■ **Task inputs**:
+++
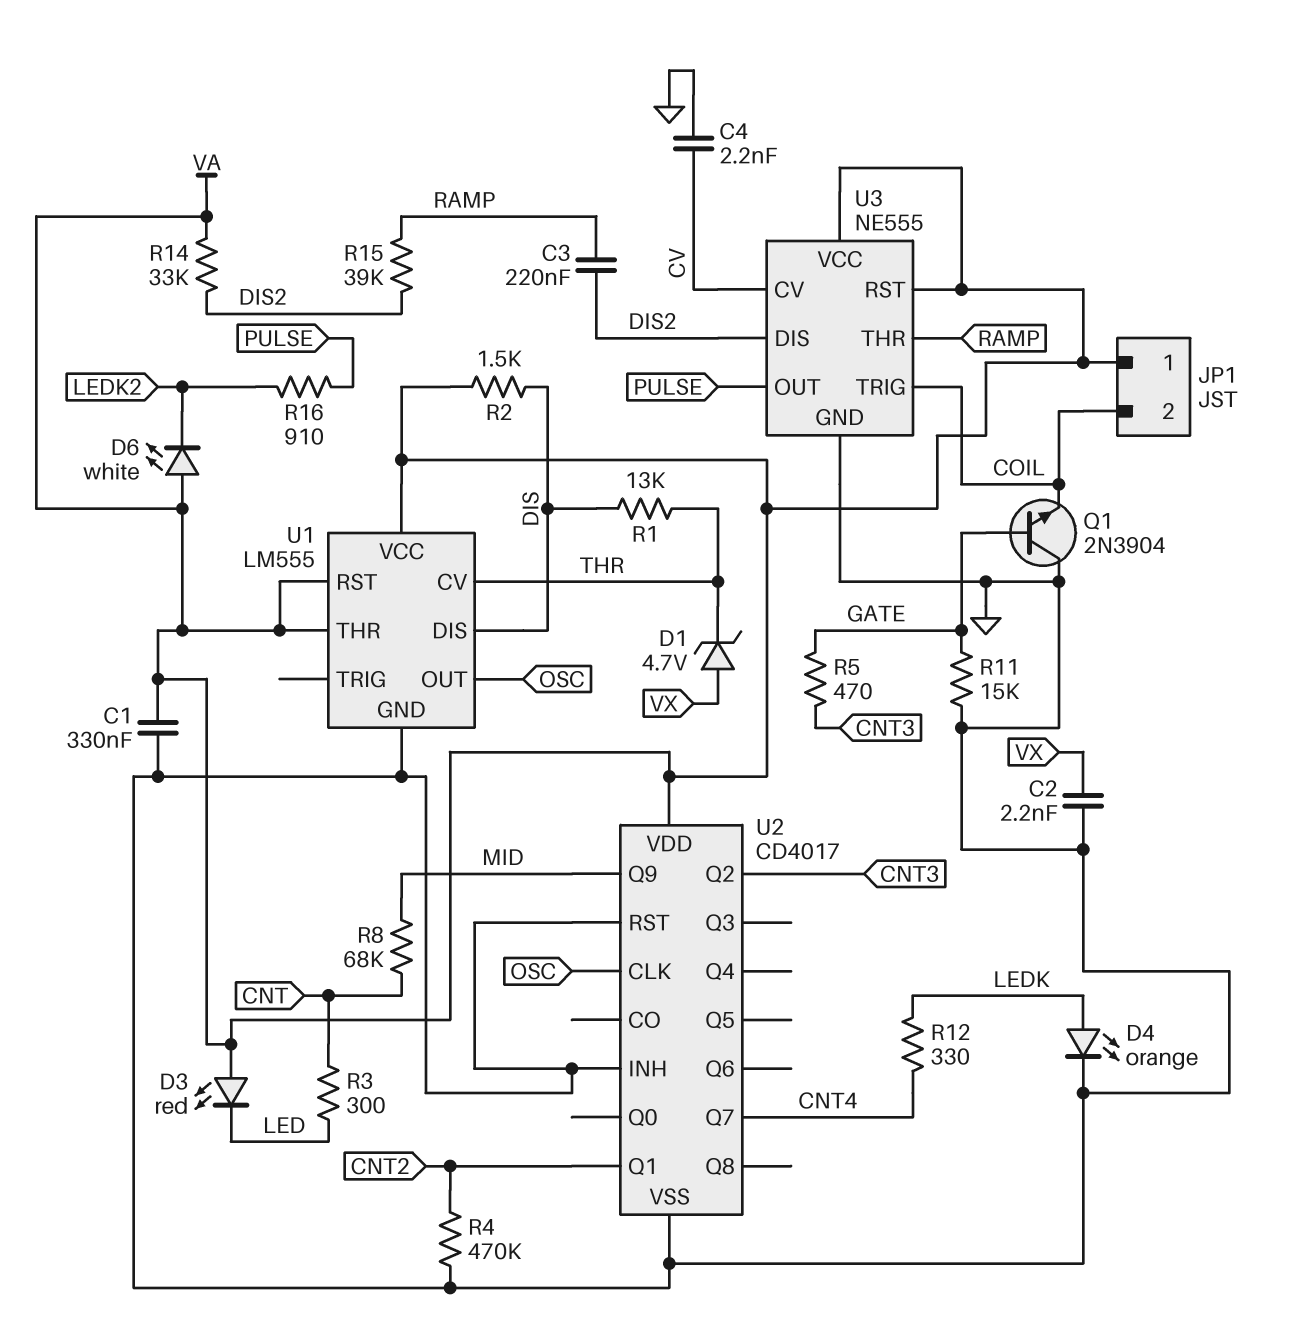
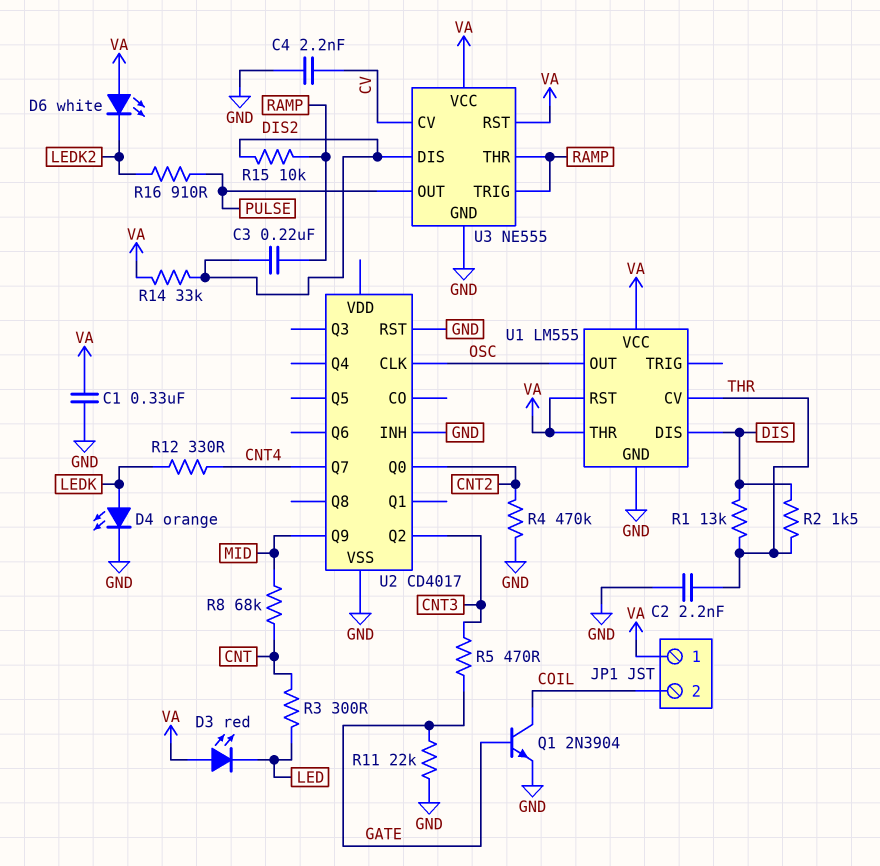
C2: 2.2nF (GND, VX) -> 2.2nF (GND, THR)
D1: zener 4.7V (A VX, K THR) -> none
Q1: NPN 2N3904 (B GATE, C GND, E COIL) -> NPN 2N3904 (B GATE, C COIL, E GND)
R2: 1.5k (DIS, VA) -> 1.5k (DIS, THR)
R11: 15k (GATE, GND) -> 22k (GATE, GND)
R15: 39k (DIS2, RAMP) -> 10k (DIS2, RAMP)
U2 pin Q0: none -> CNT2
U2 pin Q1: CNT2 -> none
U2 pin VDD: VA -> none
U3 pin TRIG: COIL -> RAMP

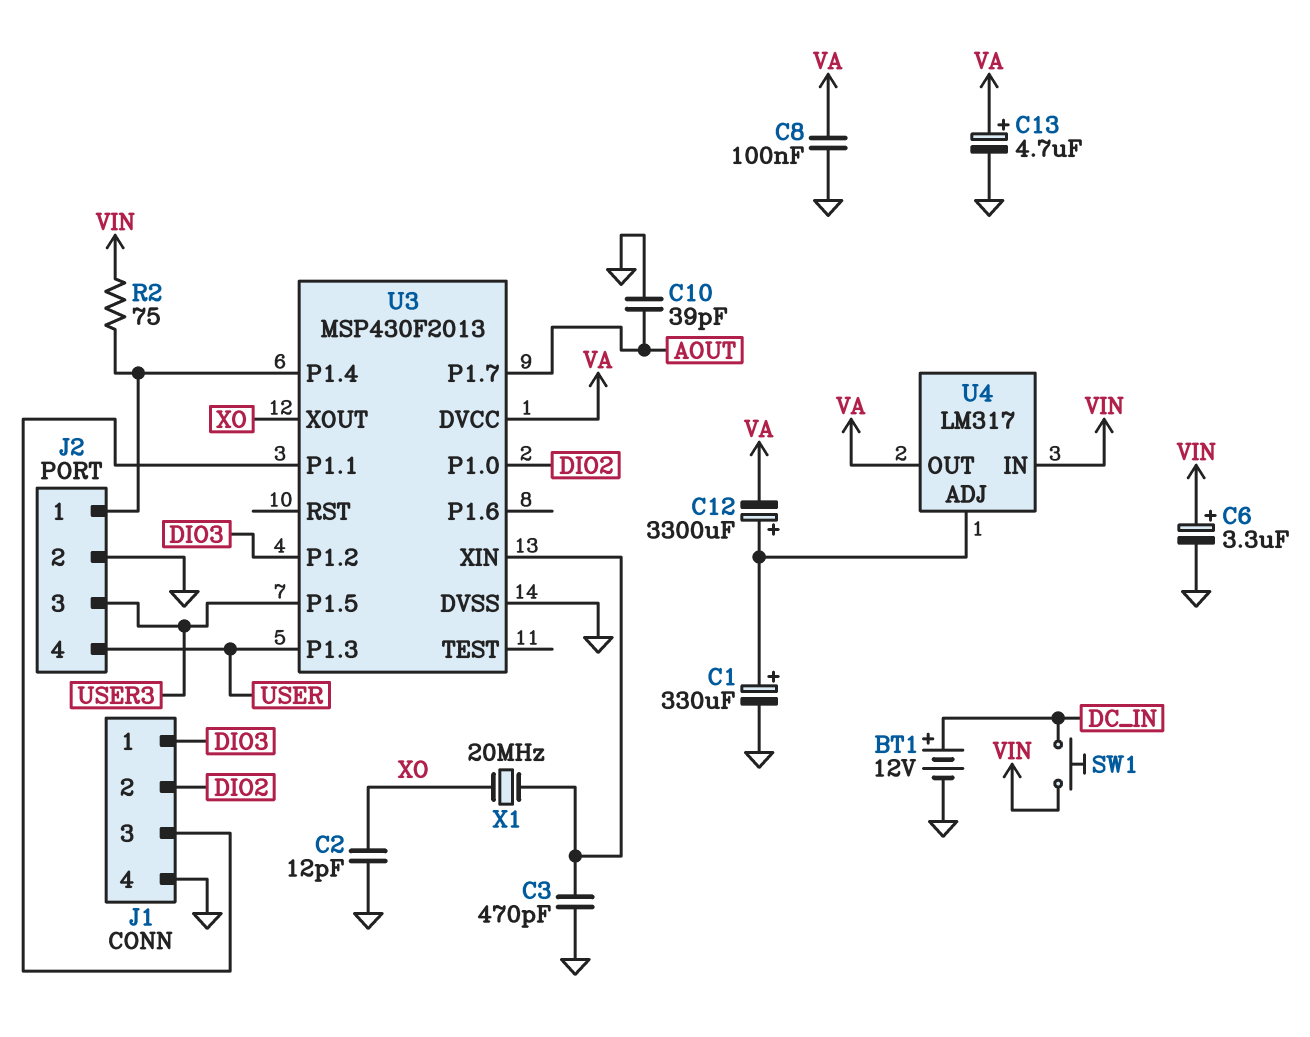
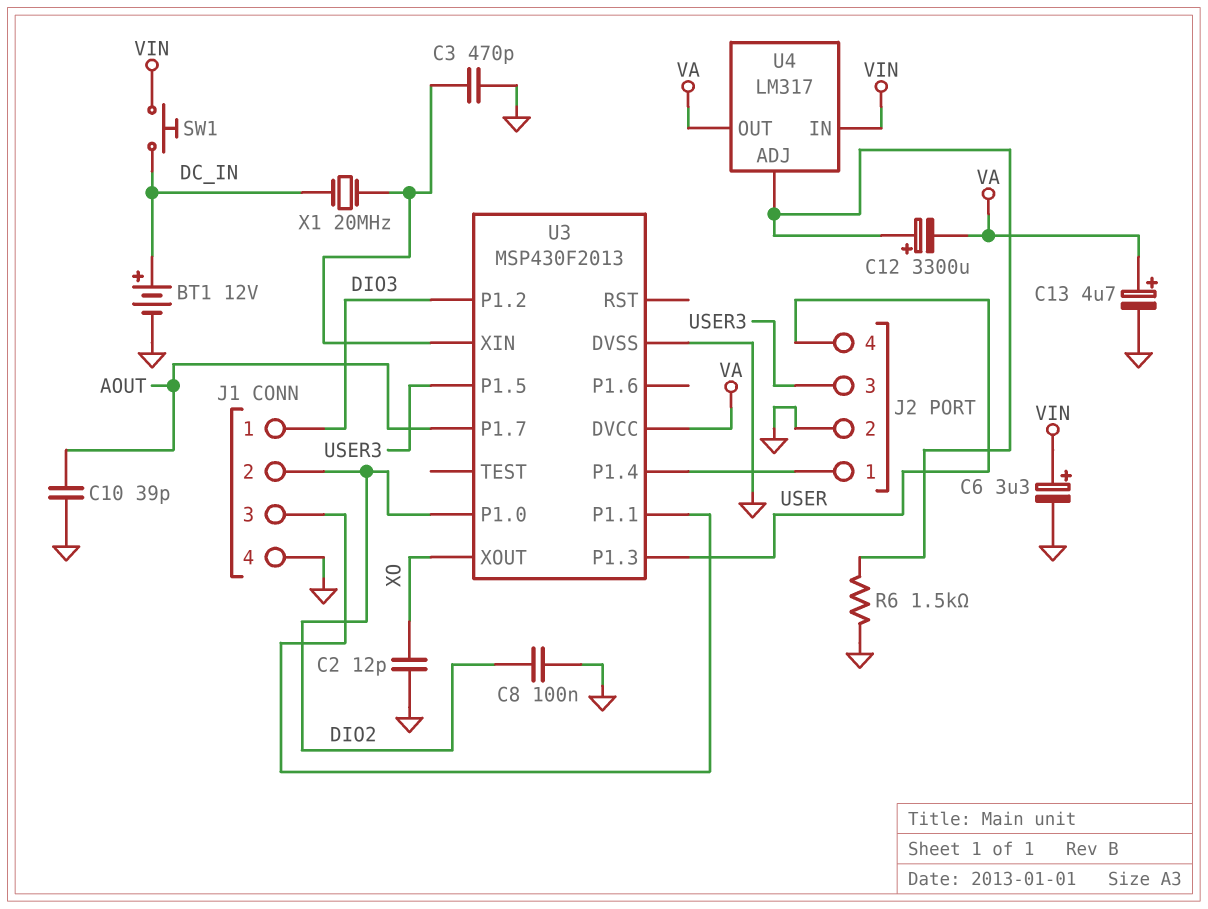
C1: 330uF (plus U4/ADJ, minus GND) -> none
C8: 100nF (GND, VA) -> 100nF (DIO2, GND)
R2: 75 (J2/1, VIN) -> none
R6: none -> 1.5k (GND, U4/ADJ)
X1: 20MHz (U3/XIN, XO) -> 20MHz (DC_IN, U3/XIN)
+++
■ **Task details**: Both the line containing "R11: 15k (GATE, GND) -> 22k (GATE, GND)" and the last line of the listing above belong in the copy, along with every line between them; retype them exactly and omit the pictures.

■ **Answer to this task**:
R11: 15k (GATE, GND) -> 22k (GATE, GND)
R15: 39k (DIS2, RAMP) -> 10k (DIS2, RAMP)
U2 pin Q0: none -> CNT2
U2 pin Q1: CNT2 -> none
U2 pin VDD: VA -> none
U3 pin TRIG: COIL -> RAMP

C1: 330uF (plus U4/ADJ, minus GND) -> none
C8: 100nF (GND, VA) -> 100nF (DIO2, GND)
R2: 75 (J2/1, VIN) -> none
R6: none -> 1.5k (GND, U4/ADJ)
X1: 20MHz (U3/XIN, XO) -> 20MHz (DC_IN, U3/XIN)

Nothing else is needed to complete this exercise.